**DATA PROVIDED:**
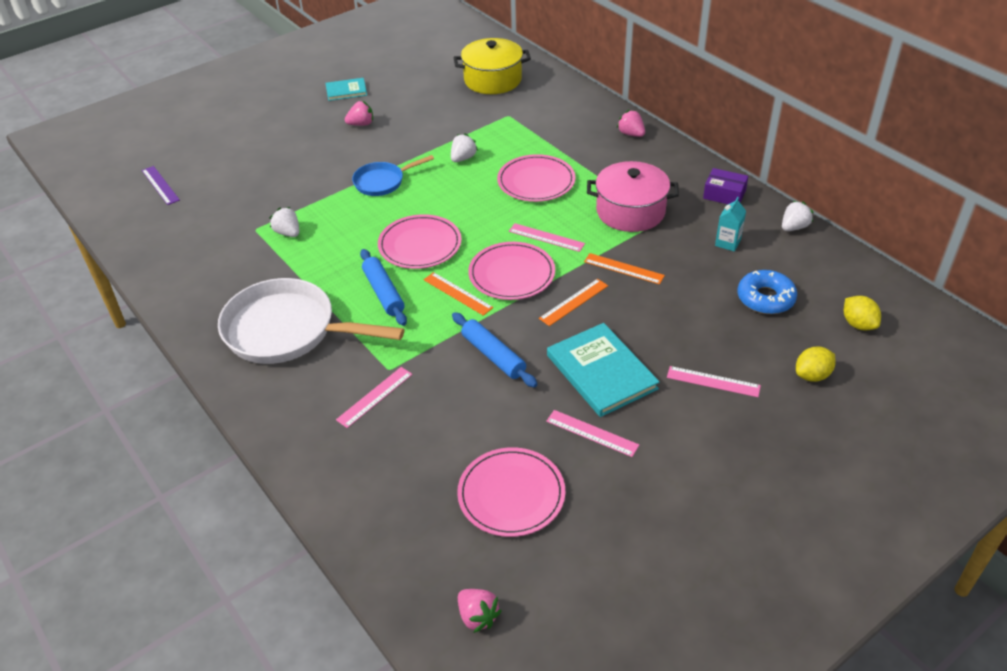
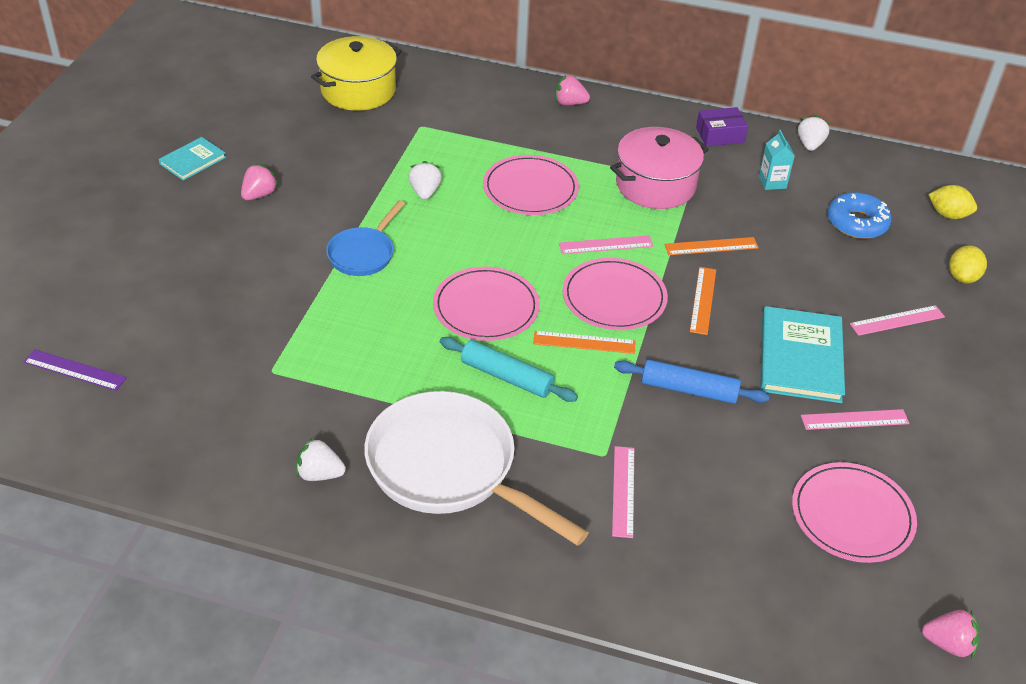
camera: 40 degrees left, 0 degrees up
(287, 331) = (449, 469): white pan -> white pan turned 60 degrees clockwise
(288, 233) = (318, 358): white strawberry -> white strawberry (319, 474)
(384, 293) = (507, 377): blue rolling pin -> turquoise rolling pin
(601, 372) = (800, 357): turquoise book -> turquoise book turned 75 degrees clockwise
---
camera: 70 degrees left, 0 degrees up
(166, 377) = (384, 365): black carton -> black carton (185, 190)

**WORK REQUEST:** Look above for the line holding "(288, 233) = (318, 358): white" and the line holding "(601, 372) = (800, 357): turquoise", then output exactly those two lines and every line between them, nothing more.

**EXERCISE SOLUTION:**
(288, 233) = (318, 358): white strawberry -> white strawberry (319, 474)
(384, 293) = (507, 377): blue rolling pin -> turquoise rolling pin
(601, 372) = (800, 357): turquoise book -> turquoise book turned 75 degrees clockwise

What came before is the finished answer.